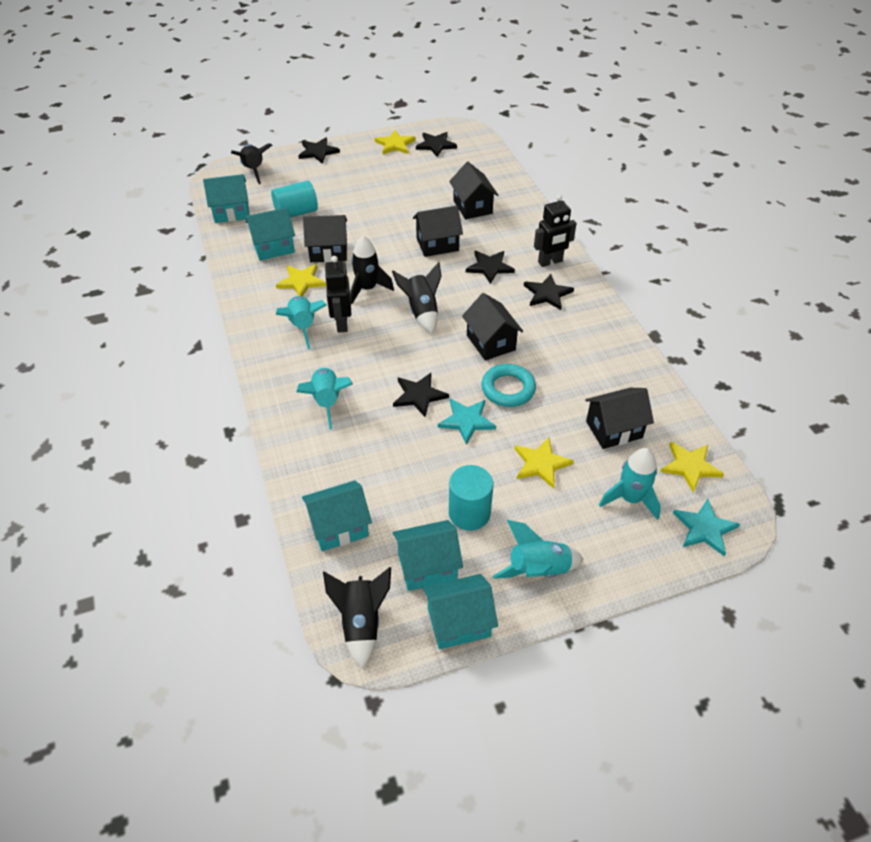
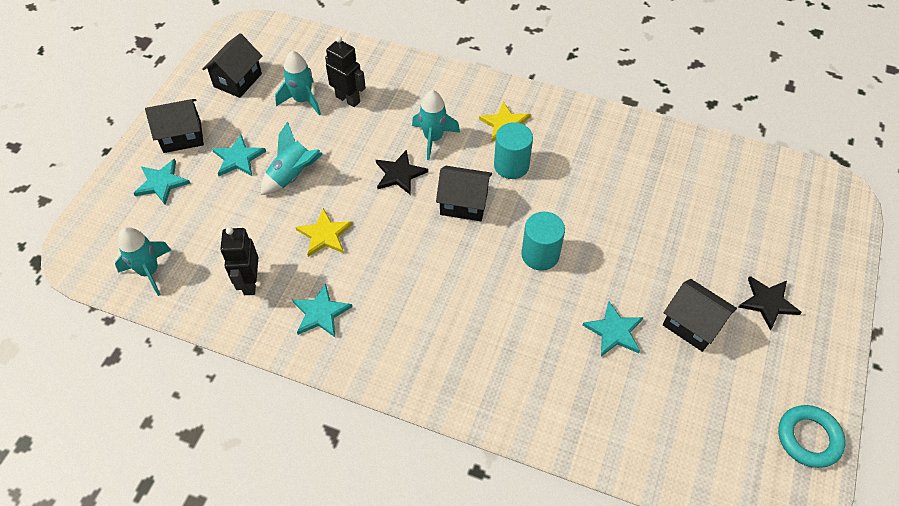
black house: 5 -> 4
black rocket: 4 -> 0
black star: 5 -> 2
turquoise house: 5 -> 0
turquoise star: 2 -> 4
yellow star: 4 -> 2

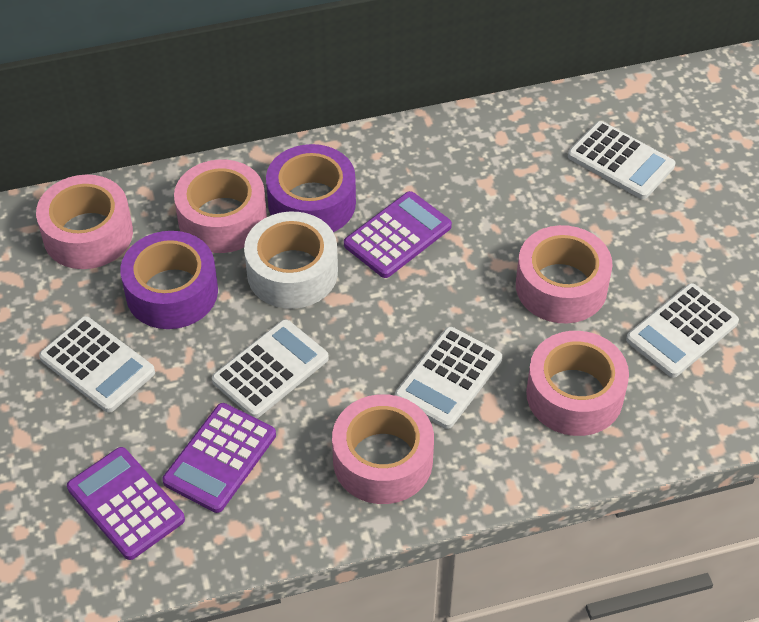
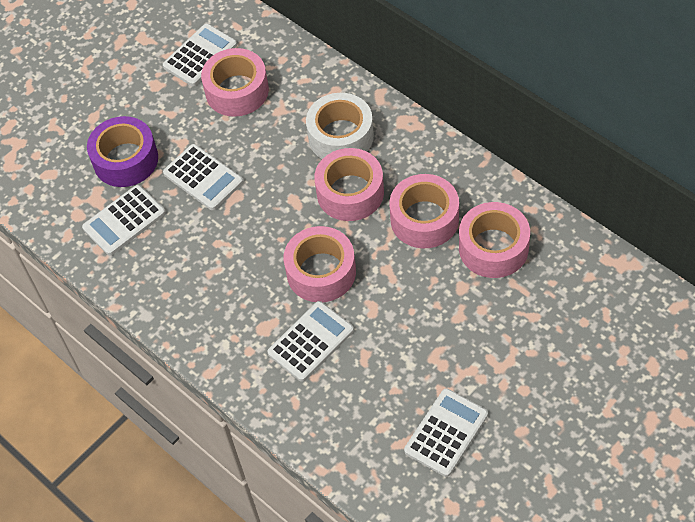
purple calculator: 3 -> 0
purple tape: 2 -> 1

Task instructions ->
Only the lines from the one containing "yellow star: 4 -> 2" through the last line of the records above should be repeated, exactly and without pictures.

Answer to this problem ->
yellow star: 4 -> 2

purple calculator: 3 -> 0
purple tape: 2 -> 1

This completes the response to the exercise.